▶ _Exercise data_
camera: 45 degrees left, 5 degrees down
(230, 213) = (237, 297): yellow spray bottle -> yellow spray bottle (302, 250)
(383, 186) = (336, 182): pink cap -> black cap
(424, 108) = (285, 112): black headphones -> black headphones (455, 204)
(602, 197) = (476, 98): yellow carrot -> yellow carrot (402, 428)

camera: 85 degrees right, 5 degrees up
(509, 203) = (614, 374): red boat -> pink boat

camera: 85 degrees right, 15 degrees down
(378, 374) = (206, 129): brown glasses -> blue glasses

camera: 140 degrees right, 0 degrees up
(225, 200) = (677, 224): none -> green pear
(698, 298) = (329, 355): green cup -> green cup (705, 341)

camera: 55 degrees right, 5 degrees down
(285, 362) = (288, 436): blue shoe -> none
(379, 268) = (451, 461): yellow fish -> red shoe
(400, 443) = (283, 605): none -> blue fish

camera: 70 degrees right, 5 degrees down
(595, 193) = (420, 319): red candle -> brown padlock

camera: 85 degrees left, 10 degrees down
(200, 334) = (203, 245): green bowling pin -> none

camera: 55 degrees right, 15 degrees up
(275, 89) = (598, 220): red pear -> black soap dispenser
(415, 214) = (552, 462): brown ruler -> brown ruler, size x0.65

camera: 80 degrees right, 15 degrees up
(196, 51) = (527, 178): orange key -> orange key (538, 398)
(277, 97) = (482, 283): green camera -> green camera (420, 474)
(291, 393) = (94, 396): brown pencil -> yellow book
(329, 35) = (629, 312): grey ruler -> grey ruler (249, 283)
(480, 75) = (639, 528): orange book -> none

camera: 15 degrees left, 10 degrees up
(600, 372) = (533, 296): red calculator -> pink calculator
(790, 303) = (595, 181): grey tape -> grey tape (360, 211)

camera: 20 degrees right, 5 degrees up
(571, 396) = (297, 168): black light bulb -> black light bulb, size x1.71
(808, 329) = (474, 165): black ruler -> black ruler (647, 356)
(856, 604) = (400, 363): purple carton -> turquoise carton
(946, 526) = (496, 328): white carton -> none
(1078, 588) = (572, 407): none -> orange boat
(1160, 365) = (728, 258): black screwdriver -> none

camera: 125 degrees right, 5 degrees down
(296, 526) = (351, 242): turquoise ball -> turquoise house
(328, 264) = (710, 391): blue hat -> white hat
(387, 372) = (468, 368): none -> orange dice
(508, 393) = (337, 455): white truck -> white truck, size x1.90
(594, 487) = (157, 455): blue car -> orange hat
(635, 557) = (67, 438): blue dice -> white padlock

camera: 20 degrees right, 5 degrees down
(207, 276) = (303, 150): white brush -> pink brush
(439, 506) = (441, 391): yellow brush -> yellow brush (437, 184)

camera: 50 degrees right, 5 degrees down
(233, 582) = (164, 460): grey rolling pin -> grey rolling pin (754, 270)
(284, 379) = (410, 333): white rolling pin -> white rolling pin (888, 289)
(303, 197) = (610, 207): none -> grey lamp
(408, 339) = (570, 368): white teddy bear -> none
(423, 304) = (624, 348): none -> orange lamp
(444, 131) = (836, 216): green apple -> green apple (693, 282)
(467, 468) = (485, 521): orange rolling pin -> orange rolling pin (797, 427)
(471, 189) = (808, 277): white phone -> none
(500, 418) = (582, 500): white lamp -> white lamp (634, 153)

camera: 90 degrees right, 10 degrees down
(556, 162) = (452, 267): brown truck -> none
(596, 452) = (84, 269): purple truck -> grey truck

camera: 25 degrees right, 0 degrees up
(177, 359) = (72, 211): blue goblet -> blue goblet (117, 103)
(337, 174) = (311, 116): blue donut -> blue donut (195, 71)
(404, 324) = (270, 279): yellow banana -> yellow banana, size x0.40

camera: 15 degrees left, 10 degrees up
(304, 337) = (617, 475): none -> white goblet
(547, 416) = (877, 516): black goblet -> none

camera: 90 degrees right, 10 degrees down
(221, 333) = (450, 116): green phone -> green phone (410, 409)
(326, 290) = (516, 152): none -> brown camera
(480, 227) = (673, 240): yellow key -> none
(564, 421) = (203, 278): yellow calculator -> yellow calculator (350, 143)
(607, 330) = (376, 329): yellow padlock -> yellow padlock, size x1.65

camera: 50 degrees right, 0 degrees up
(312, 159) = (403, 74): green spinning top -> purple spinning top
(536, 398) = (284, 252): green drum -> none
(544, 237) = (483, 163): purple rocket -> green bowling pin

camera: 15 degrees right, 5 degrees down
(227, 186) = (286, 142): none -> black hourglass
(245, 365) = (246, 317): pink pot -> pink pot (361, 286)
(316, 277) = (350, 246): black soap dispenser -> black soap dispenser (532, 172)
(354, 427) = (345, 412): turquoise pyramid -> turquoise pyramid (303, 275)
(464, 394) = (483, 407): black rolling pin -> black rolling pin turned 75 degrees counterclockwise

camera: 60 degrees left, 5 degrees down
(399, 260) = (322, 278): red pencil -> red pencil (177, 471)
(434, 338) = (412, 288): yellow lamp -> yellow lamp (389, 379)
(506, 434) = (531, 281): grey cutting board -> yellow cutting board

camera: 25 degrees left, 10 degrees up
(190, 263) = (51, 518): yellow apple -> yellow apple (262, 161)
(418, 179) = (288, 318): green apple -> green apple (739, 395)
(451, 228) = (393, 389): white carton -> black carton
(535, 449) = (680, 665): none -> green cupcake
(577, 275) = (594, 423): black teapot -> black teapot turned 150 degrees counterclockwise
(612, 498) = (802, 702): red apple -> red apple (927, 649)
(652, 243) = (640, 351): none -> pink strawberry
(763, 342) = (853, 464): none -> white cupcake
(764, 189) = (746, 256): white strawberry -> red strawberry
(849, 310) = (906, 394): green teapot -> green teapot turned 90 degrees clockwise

▶ _What you will do_
Copy out precisely the lines from the line with "(415, 214) = (552, 462): brown" to the line with "(571, 396) = (297, 168): black" in the material above, including those two lines and omitting all the rest.

▶ _The completed task_
(415, 214) = (552, 462): brown ruler -> brown ruler, size x0.65

camera: 80 degrees right, 15 degrees up
(196, 51) = (527, 178): orange key -> orange key (538, 398)
(277, 97) = (482, 283): green camera -> green camera (420, 474)
(291, 393) = (94, 396): brown pencil -> yellow book
(329, 35) = (629, 312): grey ruler -> grey ruler (249, 283)
(480, 75) = (639, 528): orange book -> none

camera: 15 degrees left, 10 degrees up
(600, 372) = (533, 296): red calculator -> pink calculator
(790, 303) = (595, 181): grey tape -> grey tape (360, 211)

camera: 20 degrees right, 5 degrees up
(571, 396) = (297, 168): black light bulb -> black light bulb, size x1.71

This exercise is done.